Coordinate-based change listings:
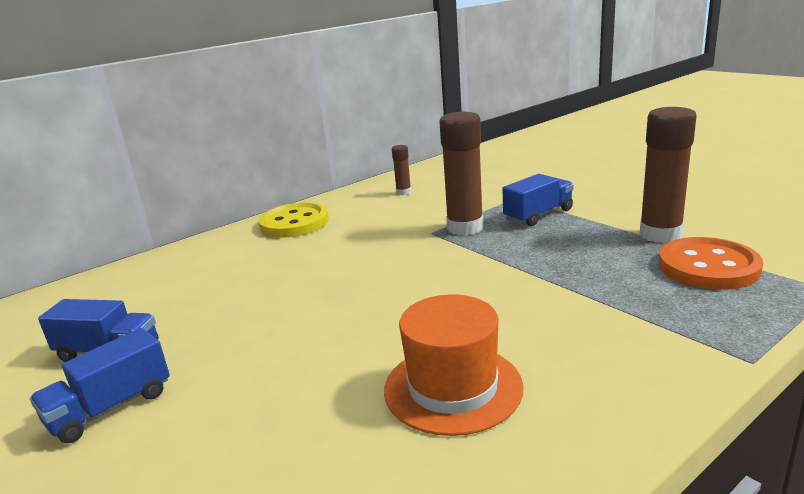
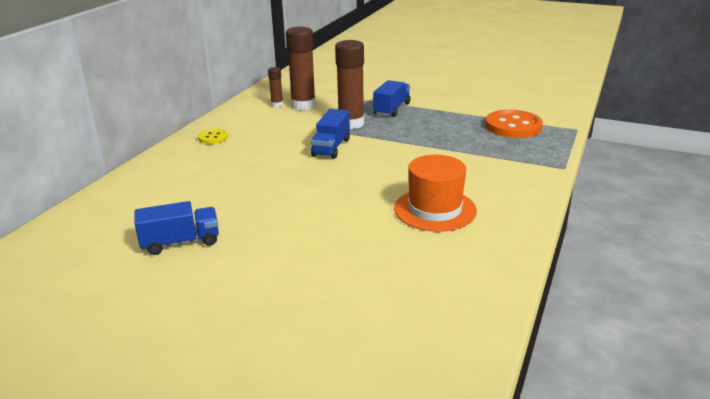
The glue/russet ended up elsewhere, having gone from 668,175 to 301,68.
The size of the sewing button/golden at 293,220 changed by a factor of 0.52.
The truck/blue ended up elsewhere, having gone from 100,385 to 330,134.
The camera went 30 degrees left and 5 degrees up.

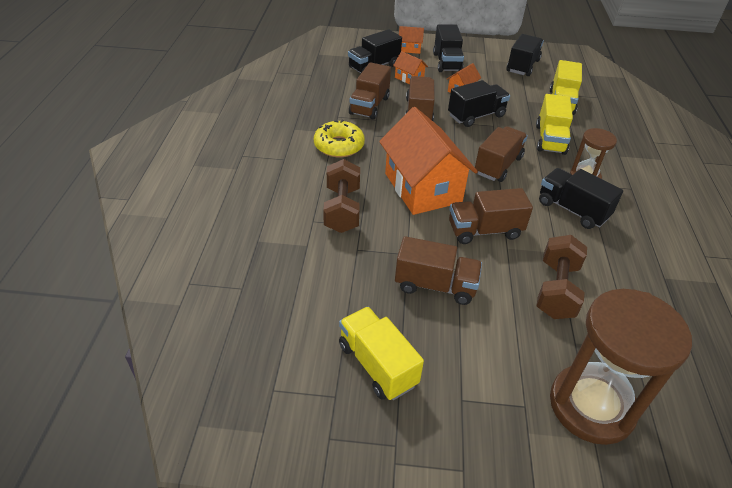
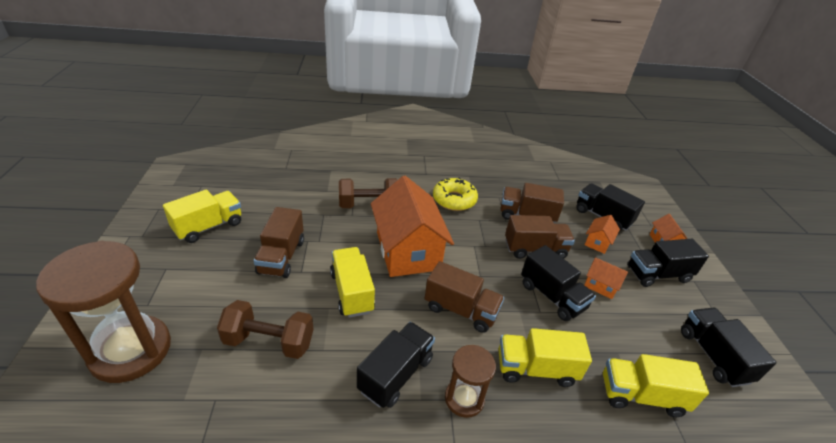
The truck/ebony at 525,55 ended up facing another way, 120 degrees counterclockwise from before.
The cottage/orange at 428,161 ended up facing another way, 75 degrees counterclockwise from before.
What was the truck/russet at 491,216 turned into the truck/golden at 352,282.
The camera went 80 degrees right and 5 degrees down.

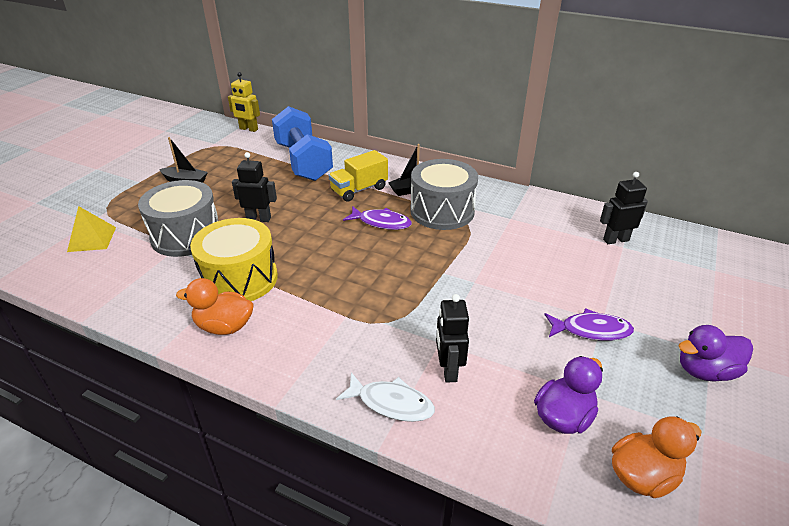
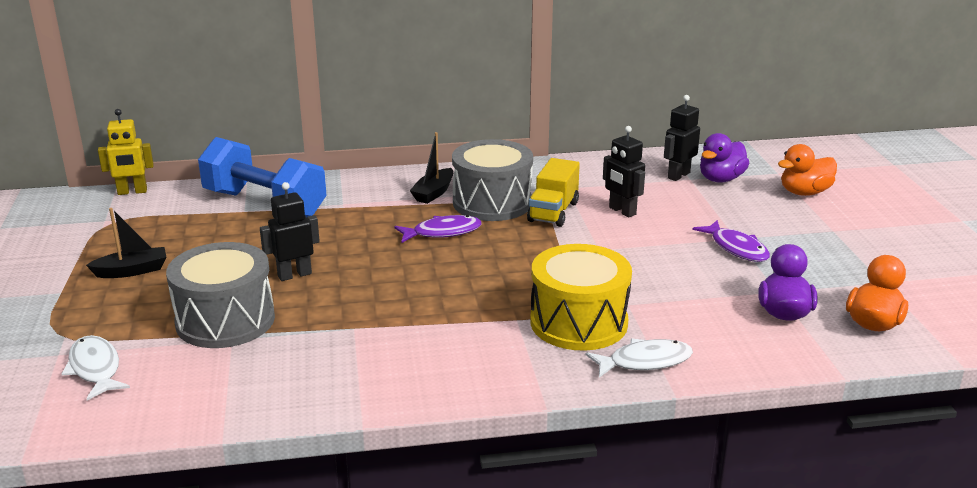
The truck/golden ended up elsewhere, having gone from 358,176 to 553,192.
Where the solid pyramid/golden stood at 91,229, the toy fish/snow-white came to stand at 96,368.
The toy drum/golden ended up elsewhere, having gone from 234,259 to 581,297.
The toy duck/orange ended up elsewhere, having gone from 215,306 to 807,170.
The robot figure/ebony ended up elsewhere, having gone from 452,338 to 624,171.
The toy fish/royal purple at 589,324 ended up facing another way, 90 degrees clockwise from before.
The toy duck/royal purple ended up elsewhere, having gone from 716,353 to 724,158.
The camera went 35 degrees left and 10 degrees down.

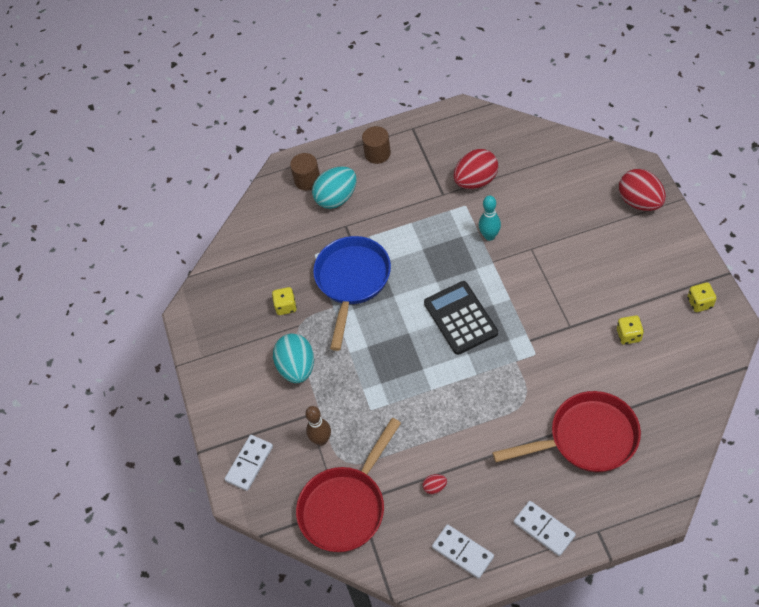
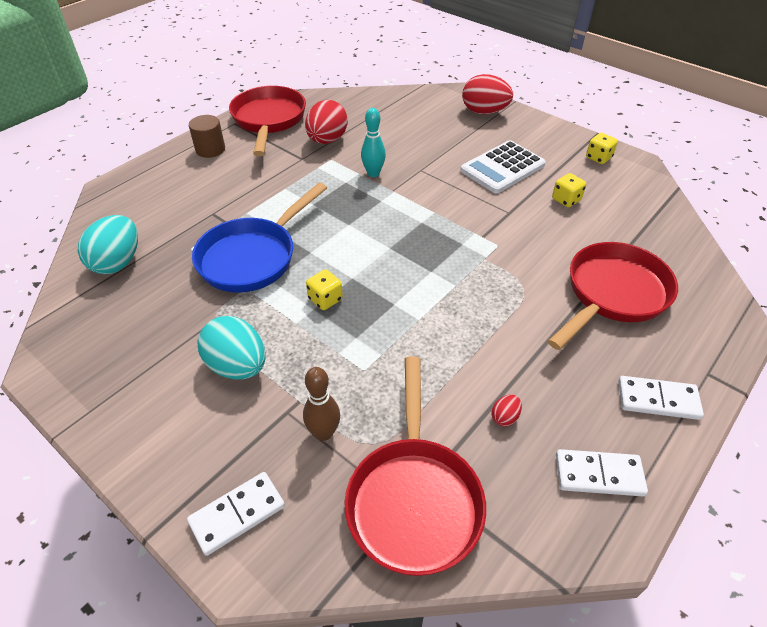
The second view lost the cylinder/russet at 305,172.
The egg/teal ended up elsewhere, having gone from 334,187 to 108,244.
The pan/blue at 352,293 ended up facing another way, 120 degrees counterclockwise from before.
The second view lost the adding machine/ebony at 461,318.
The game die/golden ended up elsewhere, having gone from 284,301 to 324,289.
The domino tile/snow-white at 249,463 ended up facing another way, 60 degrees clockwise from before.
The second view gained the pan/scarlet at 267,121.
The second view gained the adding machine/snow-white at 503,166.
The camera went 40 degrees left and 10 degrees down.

WORK ITEM: Please return every line of the records above that contains the word "machine".

SOLUTION:
The second view lost the adding machine/ebony at 461,318.
The second view gained the adding machine/snow-white at 503,166.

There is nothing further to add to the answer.